_WHAT THIS TASK INVOLVES_
Write out, word for word, every line from the one containing "(760, 352) = (440, 182): turquoise" through the last line of the records below, both ends included.
******************************
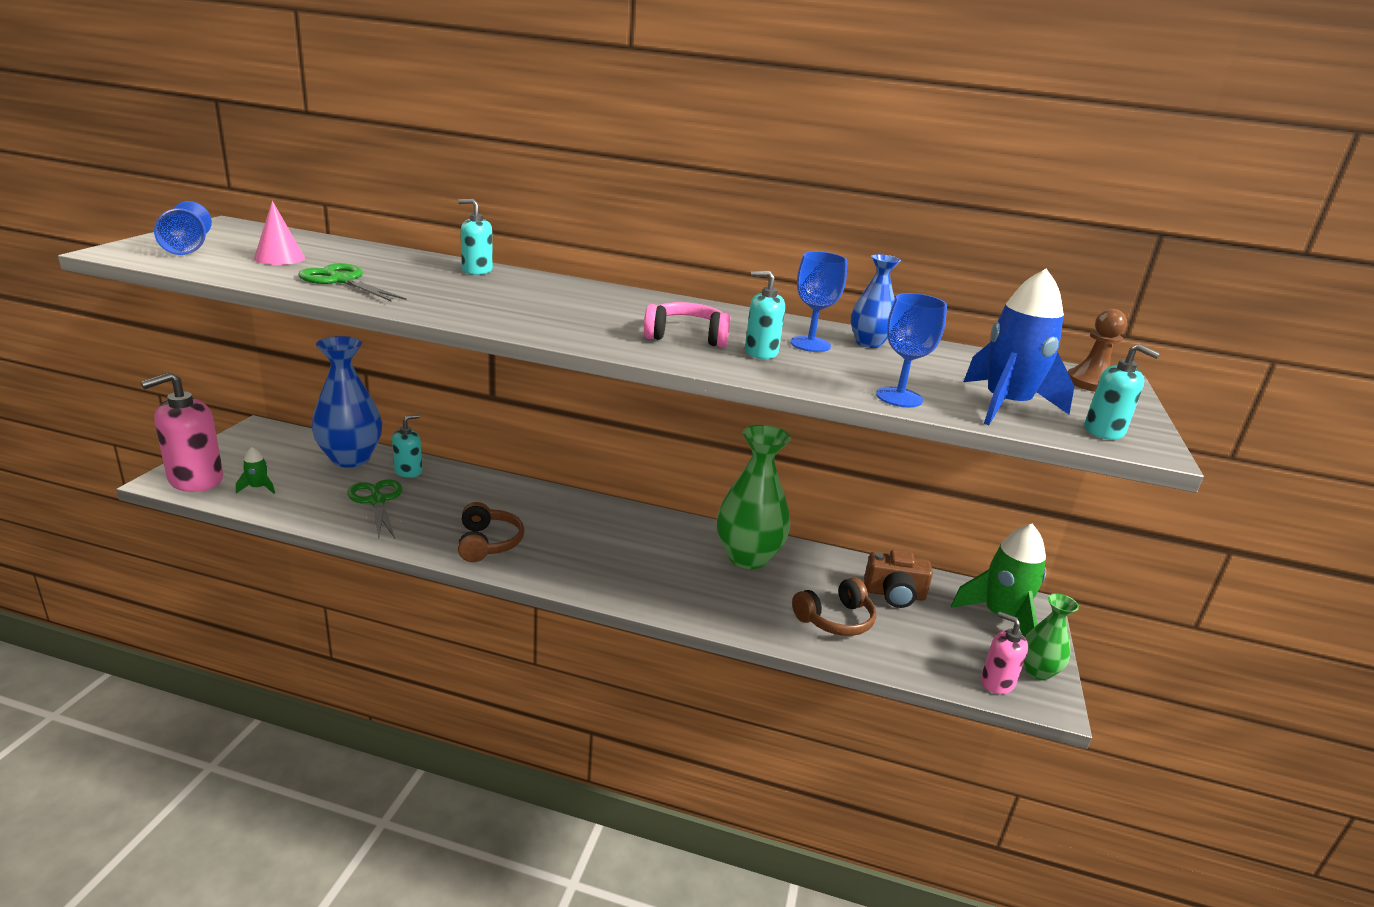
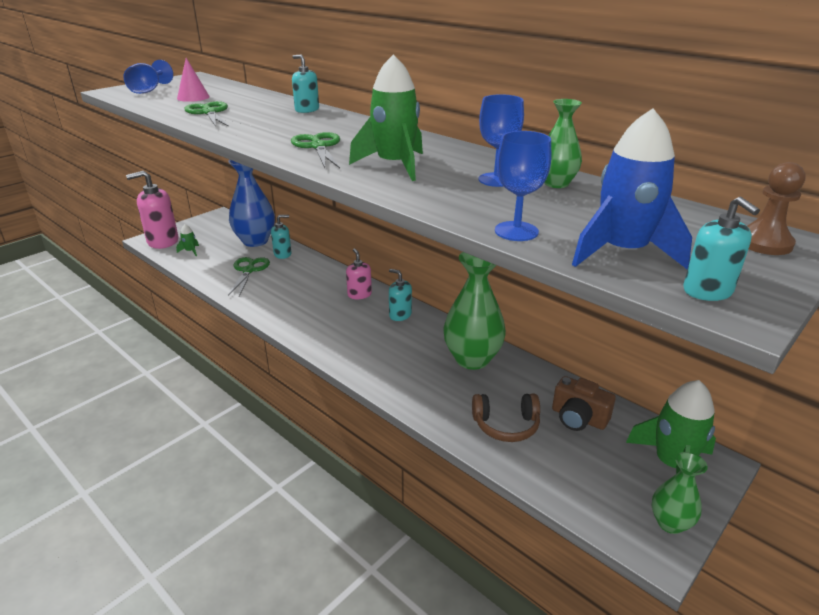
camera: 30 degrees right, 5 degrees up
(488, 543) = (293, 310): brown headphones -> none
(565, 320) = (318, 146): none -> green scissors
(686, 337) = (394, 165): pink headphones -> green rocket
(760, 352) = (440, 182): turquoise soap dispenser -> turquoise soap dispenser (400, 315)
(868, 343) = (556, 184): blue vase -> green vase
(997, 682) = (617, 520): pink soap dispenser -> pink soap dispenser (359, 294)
******************************
_FINISHED TASK_
(760, 352) = (440, 182): turquoise soap dispenser -> turquoise soap dispenser (400, 315)
(868, 343) = (556, 184): blue vase -> green vase
(997, 682) = (617, 520): pink soap dispenser -> pink soap dispenser (359, 294)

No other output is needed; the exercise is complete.